Would you transcribe the records word for word, please?

━━━ Records supplied

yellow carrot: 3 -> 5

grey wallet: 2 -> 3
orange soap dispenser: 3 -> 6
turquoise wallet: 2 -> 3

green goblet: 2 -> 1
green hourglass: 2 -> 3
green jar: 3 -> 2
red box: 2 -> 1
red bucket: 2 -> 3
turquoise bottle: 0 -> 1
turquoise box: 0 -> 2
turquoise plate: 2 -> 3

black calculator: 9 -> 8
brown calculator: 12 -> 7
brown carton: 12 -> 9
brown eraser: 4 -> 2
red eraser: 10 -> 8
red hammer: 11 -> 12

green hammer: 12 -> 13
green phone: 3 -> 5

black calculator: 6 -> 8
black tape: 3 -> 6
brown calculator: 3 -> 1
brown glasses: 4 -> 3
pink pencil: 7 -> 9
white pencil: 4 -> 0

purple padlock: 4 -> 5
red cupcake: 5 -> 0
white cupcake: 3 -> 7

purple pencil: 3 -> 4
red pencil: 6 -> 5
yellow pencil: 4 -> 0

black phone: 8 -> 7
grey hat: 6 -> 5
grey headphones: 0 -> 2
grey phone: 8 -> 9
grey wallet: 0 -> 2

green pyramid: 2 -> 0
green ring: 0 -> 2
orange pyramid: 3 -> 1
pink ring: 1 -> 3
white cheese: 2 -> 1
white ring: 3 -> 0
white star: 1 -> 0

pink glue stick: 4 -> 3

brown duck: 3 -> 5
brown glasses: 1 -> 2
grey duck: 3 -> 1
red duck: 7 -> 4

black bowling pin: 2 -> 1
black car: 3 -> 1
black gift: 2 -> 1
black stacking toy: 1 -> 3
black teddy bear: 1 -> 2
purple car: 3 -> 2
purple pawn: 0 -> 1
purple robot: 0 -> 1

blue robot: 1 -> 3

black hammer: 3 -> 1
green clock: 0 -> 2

━━━━━━

- [Answer to the problem]:
yellow carrot: 3 -> 5

grey wallet: 2 -> 3
orange soap dispenser: 3 -> 6
turquoise wallet: 2 -> 3

green goblet: 2 -> 1
green hourglass: 2 -> 3
green jar: 3 -> 2
red box: 2 -> 1
red bucket: 2 -> 3
turquoise bottle: 0 -> 1
turquoise box: 0 -> 2
turquoise plate: 2 -> 3

black calculator: 9 -> 8
brown calculator: 12 -> 7
brown carton: 12 -> 9
brown eraser: 4 -> 2
red eraser: 10 -> 8
red hammer: 11 -> 12

green hammer: 12 -> 13
green phone: 3 -> 5

black calculator: 6 -> 8
black tape: 3 -> 6
brown calculator: 3 -> 1
brown glasses: 4 -> 3
pink pencil: 7 -> 9
white pencil: 4 -> 0

purple padlock: 4 -> 5
red cupcake: 5 -> 0
white cupcake: 3 -> 7

purple pencil: 3 -> 4
red pencil: 6 -> 5
yellow pencil: 4 -> 0

black phone: 8 -> 7
grey hat: 6 -> 5
grey headphones: 0 -> 2
grey phone: 8 -> 9
grey wallet: 0 -> 2

green pyramid: 2 -> 0
green ring: 0 -> 2
orange pyramid: 3 -> 1
pink ring: 1 -> 3
white cheese: 2 -> 1
white ring: 3 -> 0
white star: 1 -> 0

pink glue stick: 4 -> 3

brown duck: 3 -> 5
brown glasses: 1 -> 2
grey duck: 3 -> 1
red duck: 7 -> 4

black bowling pin: 2 -> 1
black car: 3 -> 1
black gift: 2 -> 1
black stacking toy: 1 -> 3
black teddy bear: 1 -> 2
purple car: 3 -> 2
purple pawn: 0 -> 1
purple robot: 0 -> 1

blue robot: 1 -> 3

black hammer: 3 -> 1
green clock: 0 -> 2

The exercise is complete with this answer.